**How to complete this task:**
Images in the records should be skipped while the rest is transcribed verbatim.

**Data provided:**

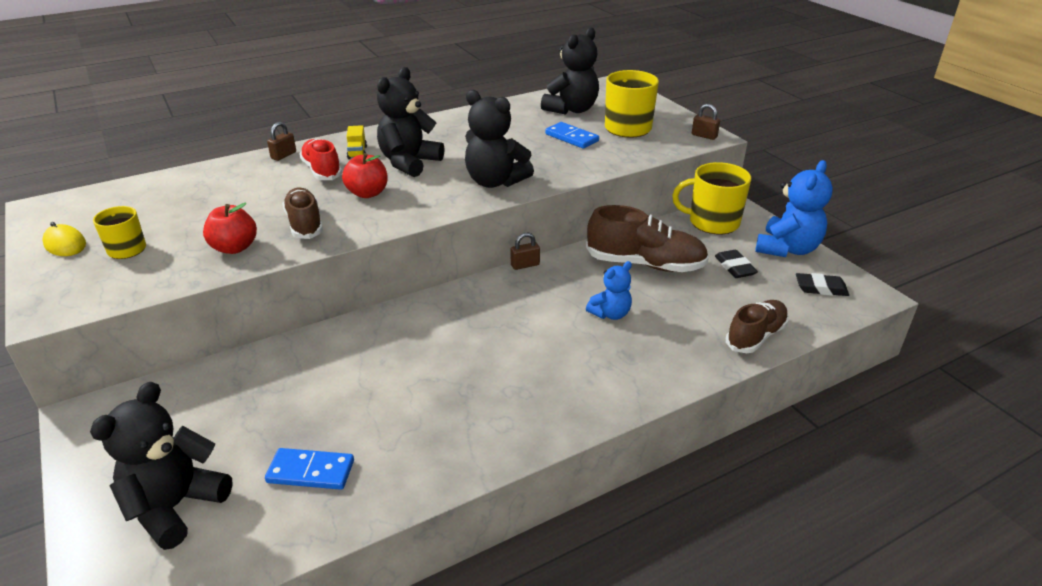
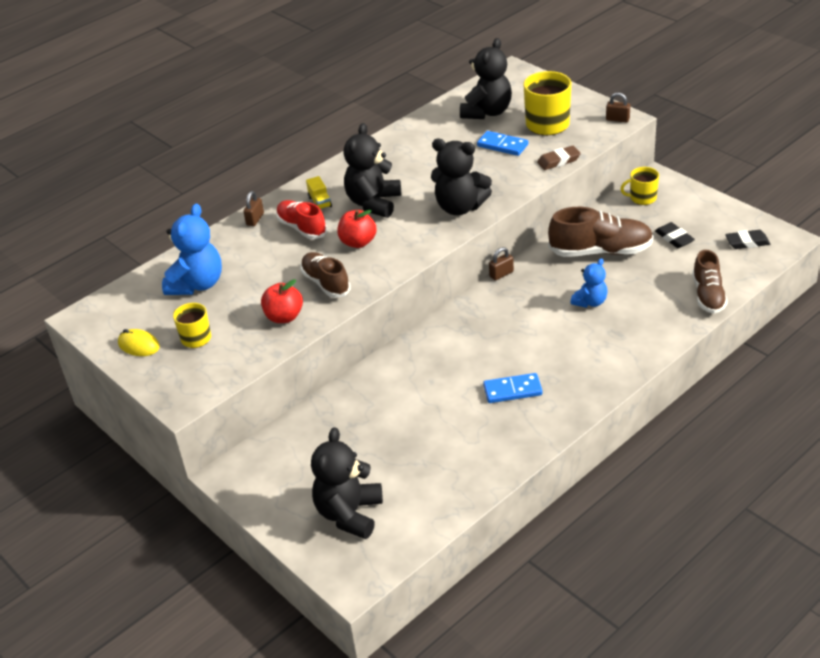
camera: 10 degrees left, 5 degrees up
blue domino [265,448,354,490] -> blue domino moved to [483,373,543,403]
yellow mug [672,162,751,234] -> yellow mug [620,167,659,205], size x0.59
brown shoe [726,300,789,353] -> brown shoe turned 150 degrees clockwise [692,250,728,313]
blue teddy bear [755,160,833,257] -> blue teddy bear moved to [162,204,222,295]
none -> brown eraser [537,146,581,170]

**Response box:**
camera: 10 degrees left, 5 degrees up
blue domino [265,448,354,490] -> blue domino moved to [483,373,543,403]
yellow mug [672,162,751,234] -> yellow mug [620,167,659,205], size x0.59
brown shoe [726,300,789,353] -> brown shoe turned 150 degrees clockwise [692,250,728,313]
blue teddy bear [755,160,833,257] -> blue teddy bear moved to [162,204,222,295]
none -> brown eraser [537,146,581,170]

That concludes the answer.